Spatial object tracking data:
=== Begin Enclosure ===
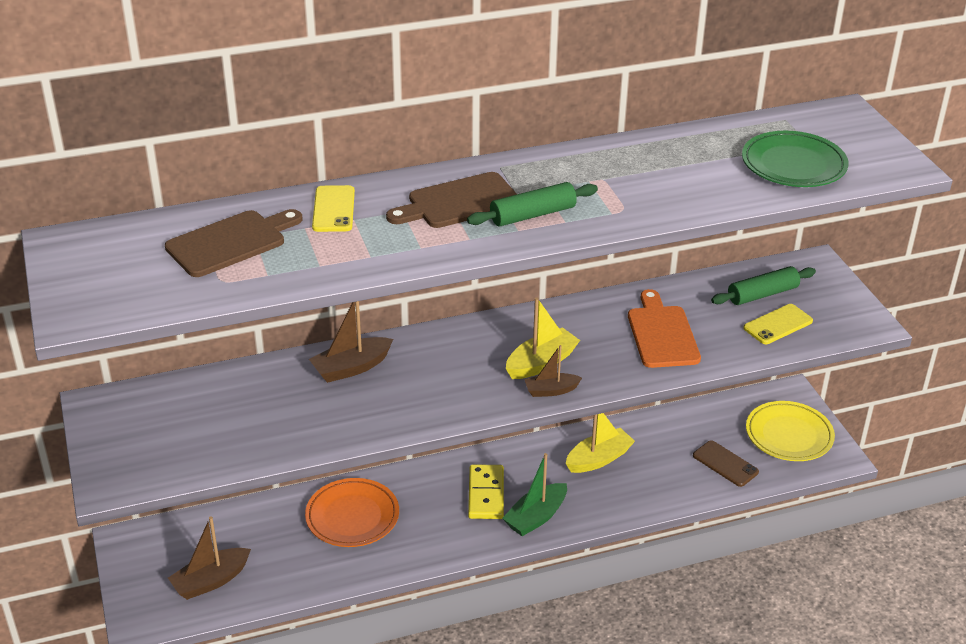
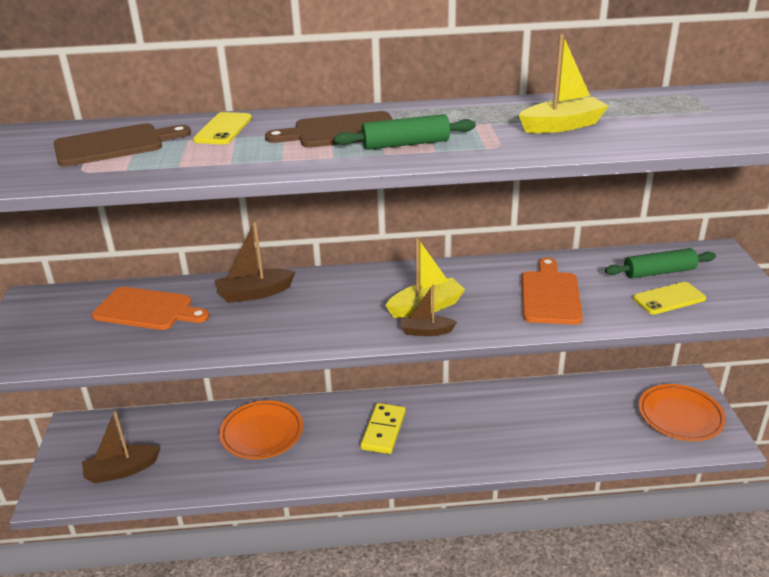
camera: 15 degrees right, 5 degrees down
(242, 402) = (147, 310): none -> orange cutting board
(536, 517) = (421, 457): green boat -> none
(598, 459) = (494, 413): yellow boat -> yellow boat (562, 126)
(725, 464) = (612, 433): brown phone -> none
(789, 435) = (680, 416): yellow plate -> orange plate
(793, 165) = (690, 124): green plate -> none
=== End Enclosure ===
For this exercise, transcribe the entries verbatim and skip all pictures.

Task answer:
camera: 15 degrees right, 5 degrees down
(242, 402) = (147, 310): none -> orange cutting board
(536, 517) = (421, 457): green boat -> none
(598, 459) = (494, 413): yellow boat -> yellow boat (562, 126)
(725, 464) = (612, 433): brown phone -> none
(789, 435) = (680, 416): yellow plate -> orange plate
(793, 165) = (690, 124): green plate -> none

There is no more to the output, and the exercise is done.